YOUR GOAL: After locating the line that holds "red strawberry: 4 -> 7", copy that line and all that follow it word for word through the end of the data, with no pictures.

Scene comparison data:
'''

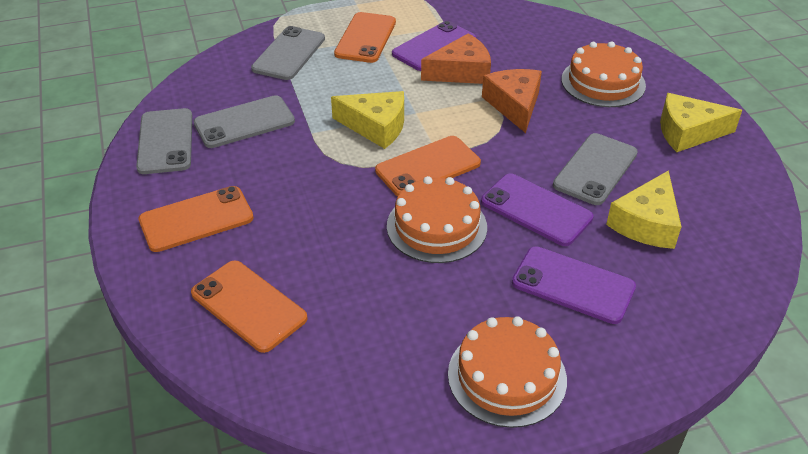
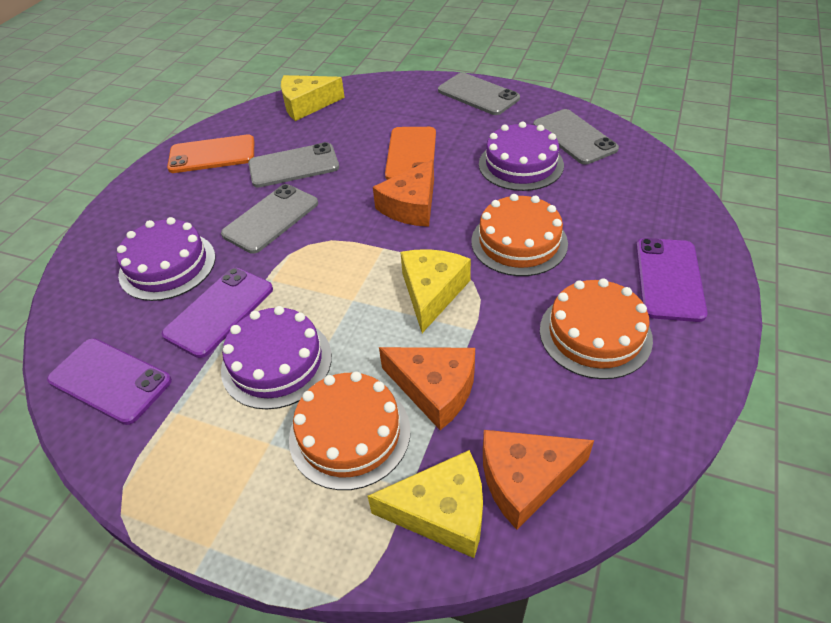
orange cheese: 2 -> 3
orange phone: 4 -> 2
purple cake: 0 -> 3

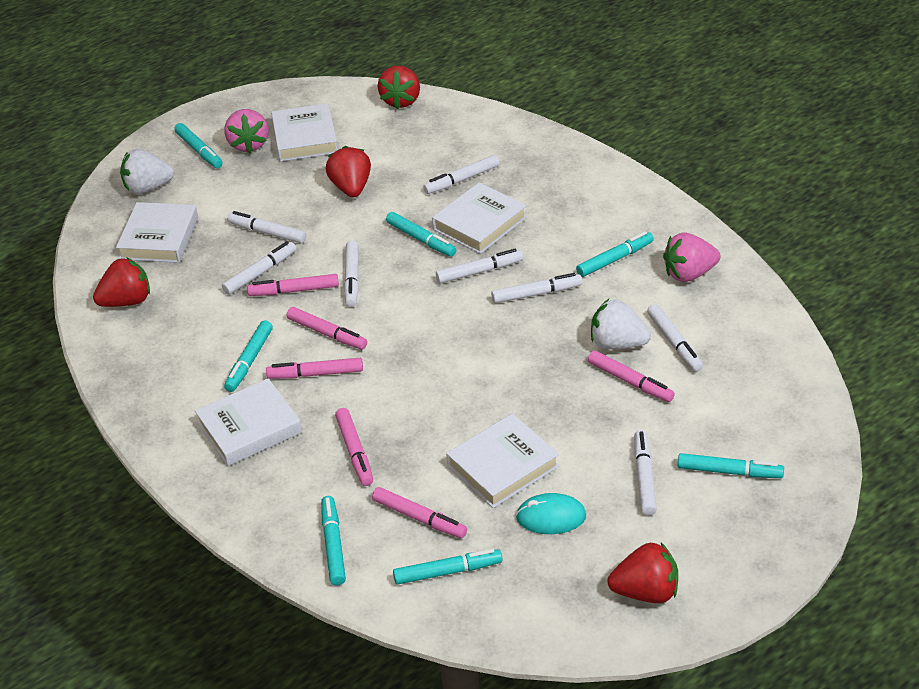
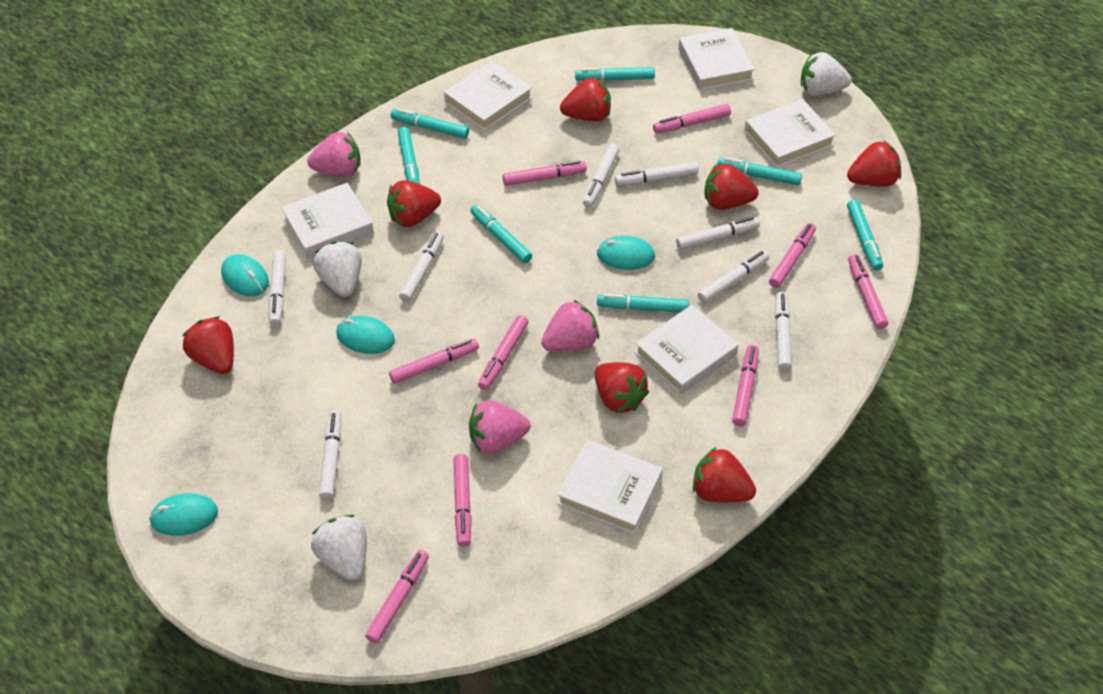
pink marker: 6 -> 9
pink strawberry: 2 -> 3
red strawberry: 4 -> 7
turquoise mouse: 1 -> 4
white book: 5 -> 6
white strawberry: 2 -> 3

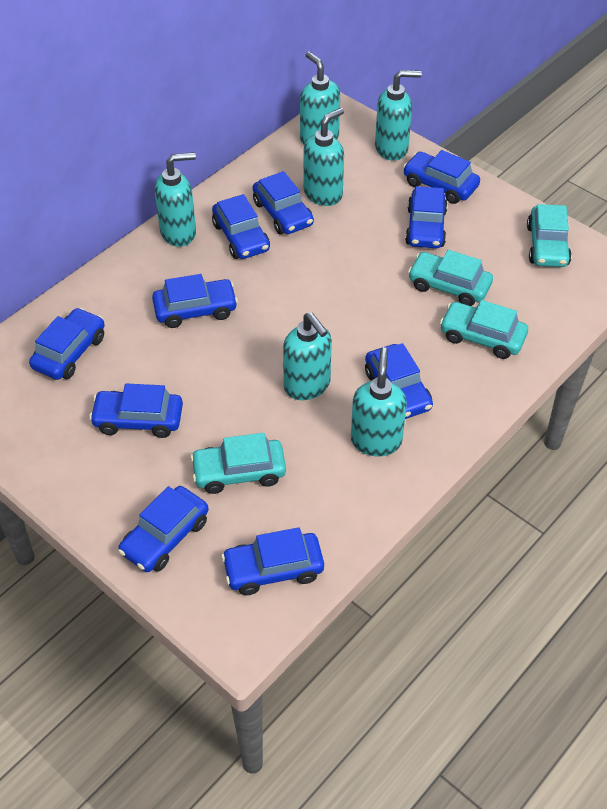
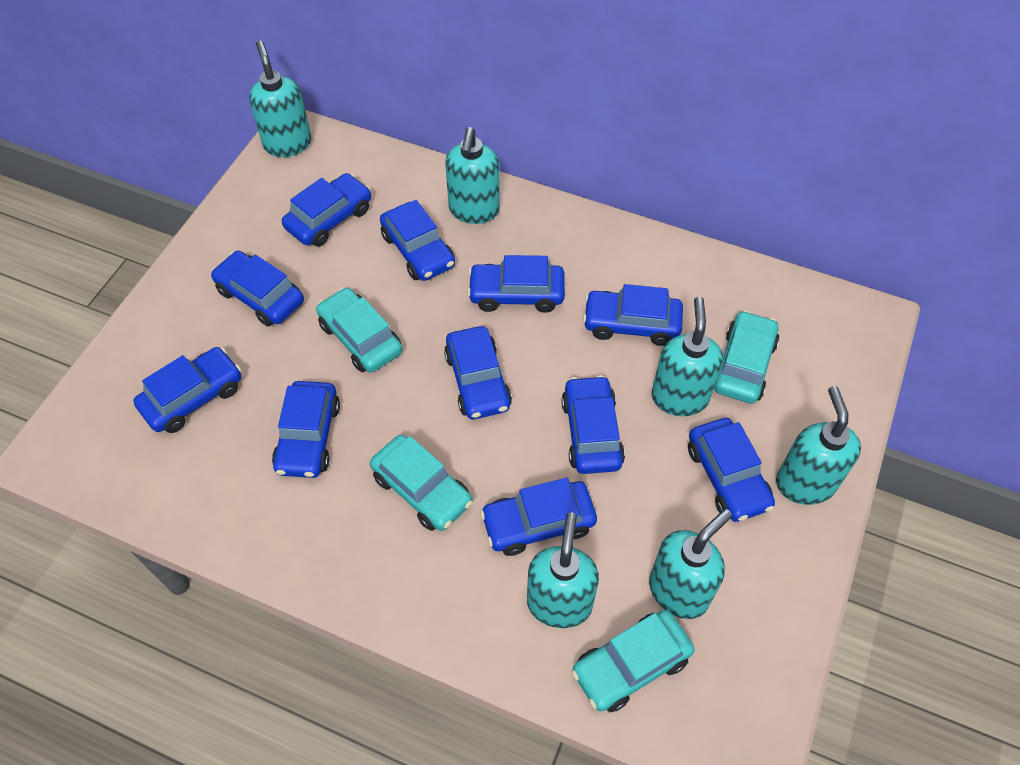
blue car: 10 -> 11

'''

EXERCISE SOLUTION:
red strawberry: 4 -> 7
turquoise mouse: 1 -> 4
white book: 5 -> 6
white strawberry: 2 -> 3

blue car: 10 -> 11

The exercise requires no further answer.